__INSTRUCTIONS TO FOLLOW__
Wherever "orange" appears in the records below, copy the line that holds it.

__SOURCE DATA__

┄┄┄┄┄┄┄┄┄┄

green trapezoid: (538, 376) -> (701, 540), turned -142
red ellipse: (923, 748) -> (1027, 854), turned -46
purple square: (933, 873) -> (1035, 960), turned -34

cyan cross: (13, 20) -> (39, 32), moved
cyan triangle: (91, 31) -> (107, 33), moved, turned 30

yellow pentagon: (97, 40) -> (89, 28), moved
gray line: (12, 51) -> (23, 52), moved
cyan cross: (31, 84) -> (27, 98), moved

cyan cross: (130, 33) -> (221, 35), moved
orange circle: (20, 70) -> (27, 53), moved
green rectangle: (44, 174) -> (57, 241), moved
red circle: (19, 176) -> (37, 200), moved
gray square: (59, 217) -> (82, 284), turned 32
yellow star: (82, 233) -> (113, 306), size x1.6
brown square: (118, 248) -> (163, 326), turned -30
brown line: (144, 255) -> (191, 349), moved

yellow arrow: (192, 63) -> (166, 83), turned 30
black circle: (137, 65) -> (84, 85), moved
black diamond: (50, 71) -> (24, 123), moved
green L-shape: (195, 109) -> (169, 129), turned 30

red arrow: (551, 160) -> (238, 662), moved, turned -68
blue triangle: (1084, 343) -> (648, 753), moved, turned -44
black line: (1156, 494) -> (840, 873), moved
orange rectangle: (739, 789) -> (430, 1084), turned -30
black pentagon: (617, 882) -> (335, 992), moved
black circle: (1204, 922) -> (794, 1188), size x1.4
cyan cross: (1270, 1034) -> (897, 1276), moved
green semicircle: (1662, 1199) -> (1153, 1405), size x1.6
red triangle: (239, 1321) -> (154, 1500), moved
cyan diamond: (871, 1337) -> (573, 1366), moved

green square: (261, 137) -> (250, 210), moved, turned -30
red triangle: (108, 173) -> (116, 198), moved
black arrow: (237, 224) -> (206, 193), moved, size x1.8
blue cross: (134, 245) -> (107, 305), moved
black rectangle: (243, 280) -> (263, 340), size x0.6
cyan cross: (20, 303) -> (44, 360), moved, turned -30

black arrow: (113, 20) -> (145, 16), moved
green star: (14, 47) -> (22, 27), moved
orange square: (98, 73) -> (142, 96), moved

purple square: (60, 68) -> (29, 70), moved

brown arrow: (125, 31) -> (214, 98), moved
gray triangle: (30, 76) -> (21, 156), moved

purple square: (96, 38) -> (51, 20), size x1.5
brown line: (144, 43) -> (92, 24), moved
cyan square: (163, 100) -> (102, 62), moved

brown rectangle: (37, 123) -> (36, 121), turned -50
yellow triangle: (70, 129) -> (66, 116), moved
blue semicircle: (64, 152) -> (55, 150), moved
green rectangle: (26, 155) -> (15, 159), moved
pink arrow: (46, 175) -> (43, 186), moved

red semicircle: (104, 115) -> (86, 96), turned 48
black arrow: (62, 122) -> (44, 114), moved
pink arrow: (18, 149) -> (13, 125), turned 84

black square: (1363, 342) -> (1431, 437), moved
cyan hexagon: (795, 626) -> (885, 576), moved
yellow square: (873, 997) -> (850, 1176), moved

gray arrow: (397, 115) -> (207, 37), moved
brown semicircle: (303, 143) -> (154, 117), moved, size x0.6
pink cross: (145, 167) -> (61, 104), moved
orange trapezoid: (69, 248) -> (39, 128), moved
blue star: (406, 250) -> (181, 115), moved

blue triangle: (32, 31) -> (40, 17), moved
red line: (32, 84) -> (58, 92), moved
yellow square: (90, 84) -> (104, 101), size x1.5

┄┄┄┄┄┄┄┄┄┄

__EXERCISE OUTPUT__
orange circle: (20, 70) -> (27, 53), moved
orange rectangle: (739, 789) -> (430, 1084), turned -30
orange square: (98, 73) -> (142, 96), moved
orange trapezoid: (69, 248) -> (39, 128), moved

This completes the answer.